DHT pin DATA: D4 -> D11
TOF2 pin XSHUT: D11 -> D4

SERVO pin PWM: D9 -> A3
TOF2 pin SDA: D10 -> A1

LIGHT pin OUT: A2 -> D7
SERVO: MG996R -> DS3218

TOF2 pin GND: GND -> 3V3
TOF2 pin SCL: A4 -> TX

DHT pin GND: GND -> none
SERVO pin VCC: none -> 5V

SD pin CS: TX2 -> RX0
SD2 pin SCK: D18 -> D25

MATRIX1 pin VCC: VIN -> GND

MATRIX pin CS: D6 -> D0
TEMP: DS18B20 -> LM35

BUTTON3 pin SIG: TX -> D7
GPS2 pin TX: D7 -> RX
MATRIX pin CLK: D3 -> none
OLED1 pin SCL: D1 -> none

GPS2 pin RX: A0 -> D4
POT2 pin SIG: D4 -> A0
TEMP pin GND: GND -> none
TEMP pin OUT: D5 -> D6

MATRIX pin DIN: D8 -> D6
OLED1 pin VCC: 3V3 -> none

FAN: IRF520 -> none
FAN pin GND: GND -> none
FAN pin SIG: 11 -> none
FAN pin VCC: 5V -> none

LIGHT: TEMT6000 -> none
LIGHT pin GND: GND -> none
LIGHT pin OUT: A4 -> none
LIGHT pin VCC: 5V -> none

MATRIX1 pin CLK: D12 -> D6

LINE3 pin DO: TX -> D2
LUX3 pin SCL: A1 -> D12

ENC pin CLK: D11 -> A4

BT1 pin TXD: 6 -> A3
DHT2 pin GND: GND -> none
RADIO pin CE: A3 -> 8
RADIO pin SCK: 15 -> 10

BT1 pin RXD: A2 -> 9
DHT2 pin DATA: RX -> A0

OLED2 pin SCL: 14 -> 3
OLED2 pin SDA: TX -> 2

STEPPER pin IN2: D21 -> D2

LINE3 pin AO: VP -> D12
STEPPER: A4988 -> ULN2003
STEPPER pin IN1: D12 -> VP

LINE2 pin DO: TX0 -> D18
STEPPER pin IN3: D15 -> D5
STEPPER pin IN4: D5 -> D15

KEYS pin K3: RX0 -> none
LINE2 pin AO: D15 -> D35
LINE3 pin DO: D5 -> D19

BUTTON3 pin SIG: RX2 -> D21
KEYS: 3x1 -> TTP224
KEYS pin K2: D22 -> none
§ §
**THE PROBLEM**
Reproduce precisely the span of lines that begins at the line containing "LIGHT pin OUT: A4 -> none" and ends with the last line of the listing.

**COMPLETED TASK**
LIGHT pin OUT: A4 -> none
LIGHT pin VCC: 5V -> none

MATRIX1 pin CLK: D12 -> D6

LINE3 pin DO: TX -> D2
LUX3 pin SCL: A1 -> D12

ENC pin CLK: D11 -> A4

BT1 pin TXD: 6 -> A3
DHT2 pin GND: GND -> none
RADIO pin CE: A3 -> 8
RADIO pin SCK: 15 -> 10

BT1 pin RXD: A2 -> 9
DHT2 pin DATA: RX -> A0

OLED2 pin SCL: 14 -> 3
OLED2 pin SDA: TX -> 2

STEPPER pin IN2: D21 -> D2

LINE3 pin AO: VP -> D12
STEPPER: A4988 -> ULN2003
STEPPER pin IN1: D12 -> VP

LINE2 pin DO: TX0 -> D18
STEPPER pin IN3: D15 -> D5
STEPPER pin IN4: D5 -> D15

KEYS pin K3: RX0 -> none
LINE2 pin AO: D15 -> D35
LINE3 pin DO: D5 -> D19

BUTTON3 pin SIG: RX2 -> D21
KEYS: 3x1 -> TTP224
KEYS pin K2: D22 -> none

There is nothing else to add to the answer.